Your copy should hold every record verbatim and none of the pictures.
─── WORKING DATA ───
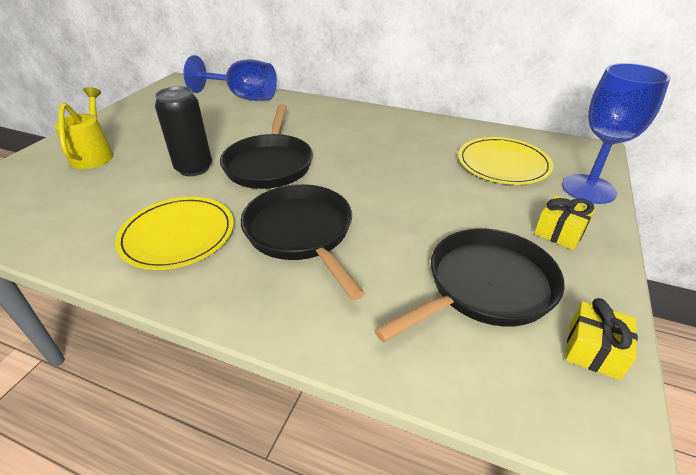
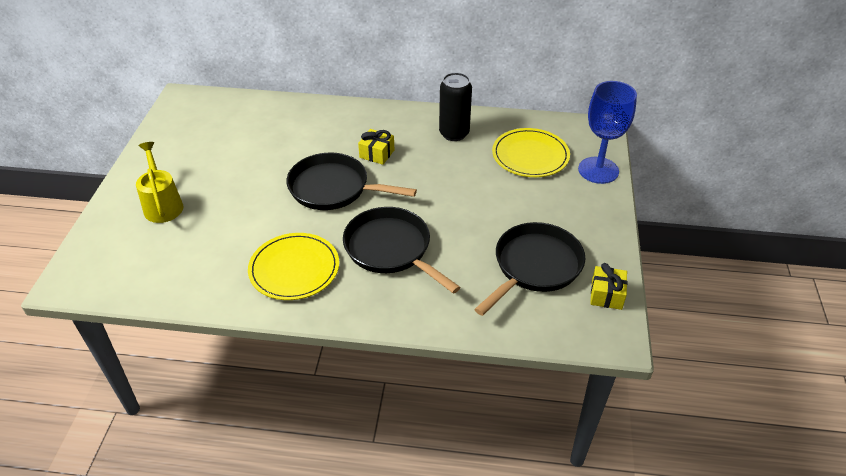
camera: 15 degrees left, 5 degrees up
black can [155,86,212,176] -> black can moved to [439,73,472,141]
blue goblet [184,55,277,101] -> none
black pan [220,104,313,189] -> black pan turned 120 degrees clockwise [286,153,417,210]
yellow gift [534,195,595,250] -> yellow gift moved to [358,129,394,165]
───
* **ANSWER BELOW**:
camera: 15 degrees left, 5 degrees up
black can [155,86,212,176] -> black can moved to [439,73,472,141]
blue goblet [184,55,277,101] -> none
black pan [220,104,313,189] -> black pan turned 120 degrees clockwise [286,153,417,210]
yellow gift [534,195,595,250] -> yellow gift moved to [358,129,394,165]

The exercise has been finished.